'''

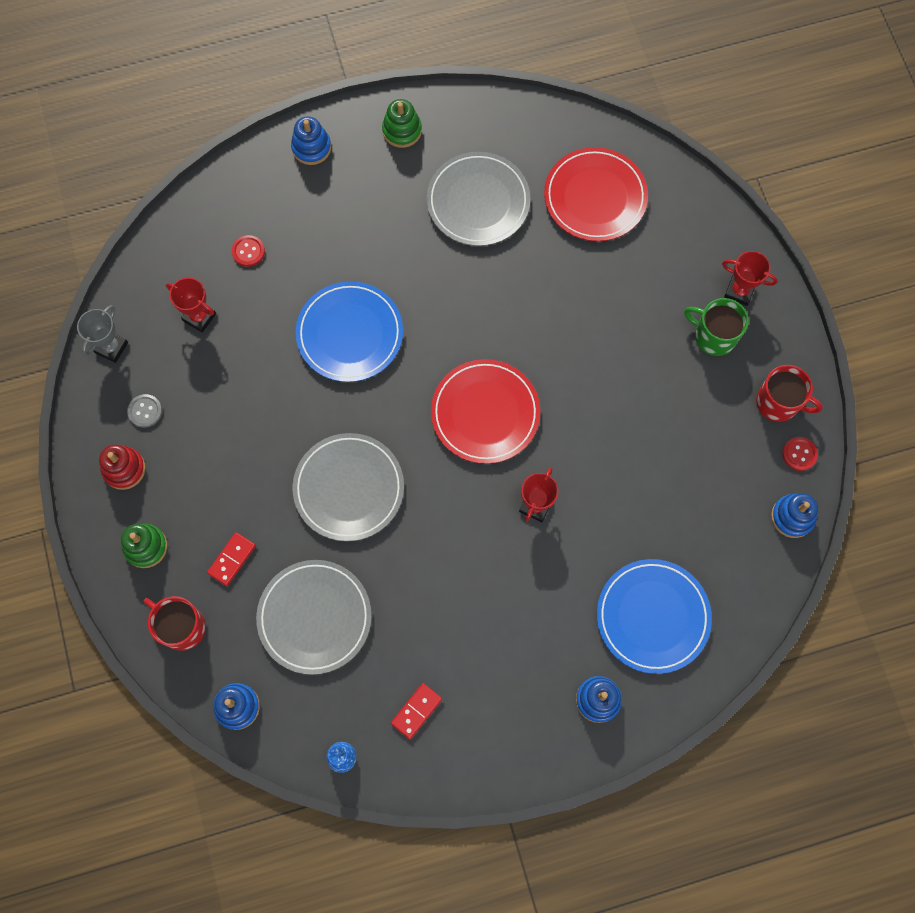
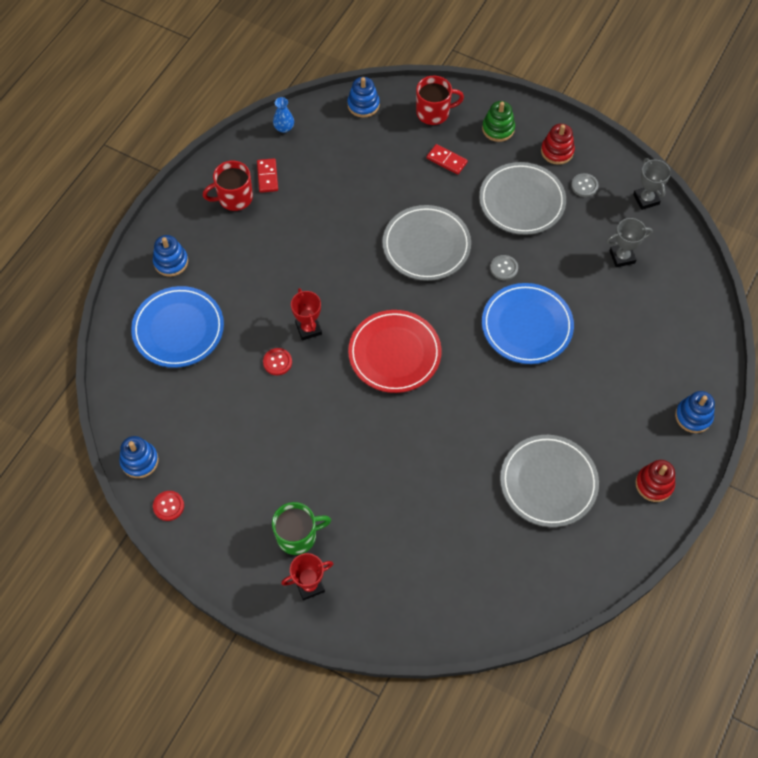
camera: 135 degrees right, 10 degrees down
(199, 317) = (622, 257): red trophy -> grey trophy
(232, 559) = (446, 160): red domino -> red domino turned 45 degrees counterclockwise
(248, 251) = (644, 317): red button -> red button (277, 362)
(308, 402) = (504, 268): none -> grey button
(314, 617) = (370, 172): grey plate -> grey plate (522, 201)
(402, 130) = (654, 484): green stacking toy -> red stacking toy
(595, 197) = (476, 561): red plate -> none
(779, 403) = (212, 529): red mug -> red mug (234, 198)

'''

_Work request_: In the copy, no pictures should appear; the records themselves must be repeated exactly.

_Answer space_:
camera: 135 degrees right, 10 degrees down
(199, 317) = (622, 257): red trophy -> grey trophy
(232, 559) = (446, 160): red domino -> red domino turned 45 degrees counterclockwise
(248, 251) = (644, 317): red button -> red button (277, 362)
(308, 402) = (504, 268): none -> grey button
(314, 617) = (370, 172): grey plate -> grey plate (522, 201)
(402, 130) = (654, 484): green stacking toy -> red stacking toy
(595, 197) = (476, 561): red plate -> none
(779, 403) = (212, 529): red mug -> red mug (234, 198)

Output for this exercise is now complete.